* Listed entries:

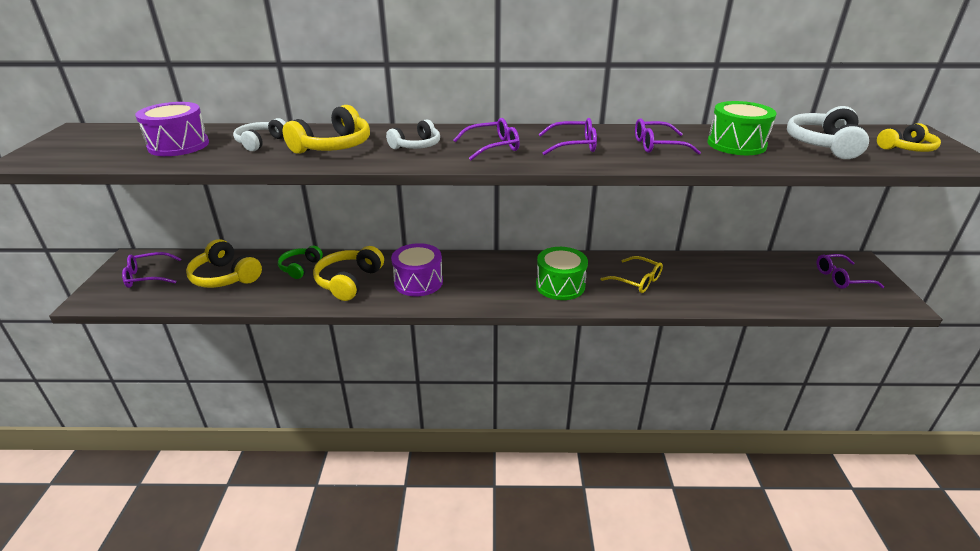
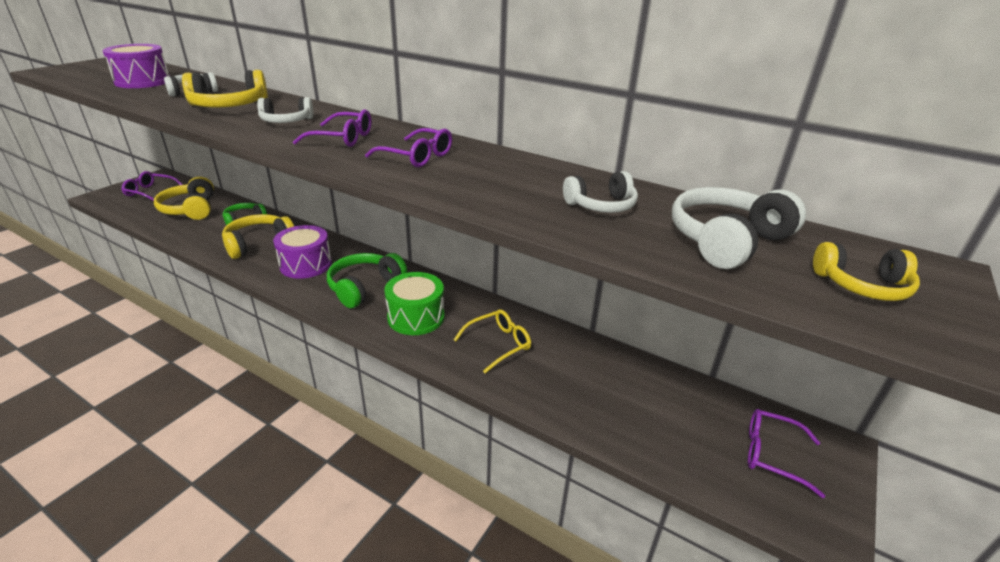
camera: 30 degrees right, 0 degrees up
yellow glasses [601,256,663,293] -> yellow glasses turned 105 degrees counterclockwise [454,309,531,373]
purple glasses [635,118,701,155] -> none
green drum [707,101,777,155] -> white headphones [563,171,638,213]
none -> green headphones [327,253,407,308]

* Work to complete:
Would you please set down the listing above exactly, minus its images?

* Response:
camera: 30 degrees right, 0 degrees up
yellow glasses [601,256,663,293] -> yellow glasses turned 105 degrees counterclockwise [454,309,531,373]
purple glasses [635,118,701,155] -> none
green drum [707,101,777,155] -> white headphones [563,171,638,213]
none -> green headphones [327,253,407,308]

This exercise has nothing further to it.